Requirement:
Each line from the one containing "(382, 244) = (386, 347): orange" through the end of the data is to be written out exactly, and nothing more.

....

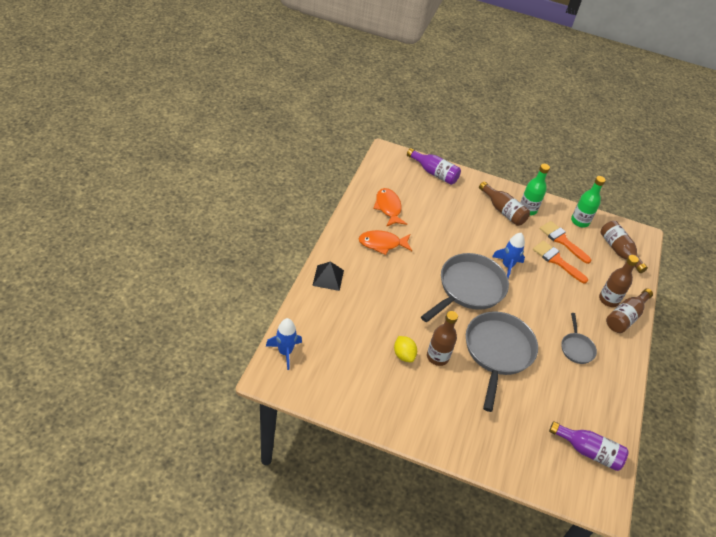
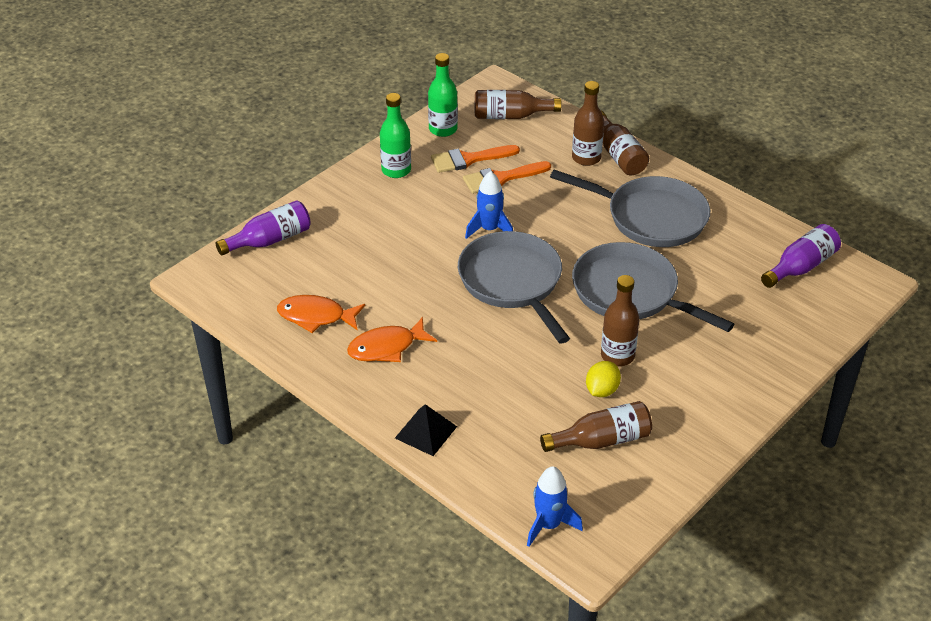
camera: 60 degrees left, 5 degrees down
(382, 244) = (386, 347): orange fish -> orange fish turned 45 degrees clockwise
(403, 355) = (602, 390): yellow lemon -> yellow lemon turned 60 degrees counterclockwise
(503, 211) = (386, 195): brown bottle -> brown bottle (602, 440)
(576, 348) = (650, 217): grey pan -> grey pan, size x2.03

....

Solution to this problem:
(382, 244) = (386, 347): orange fish -> orange fish turned 45 degrees clockwise
(403, 355) = (602, 390): yellow lemon -> yellow lemon turned 60 degrees counterclockwise
(503, 211) = (386, 195): brown bottle -> brown bottle (602, 440)
(576, 348) = (650, 217): grey pan -> grey pan, size x2.03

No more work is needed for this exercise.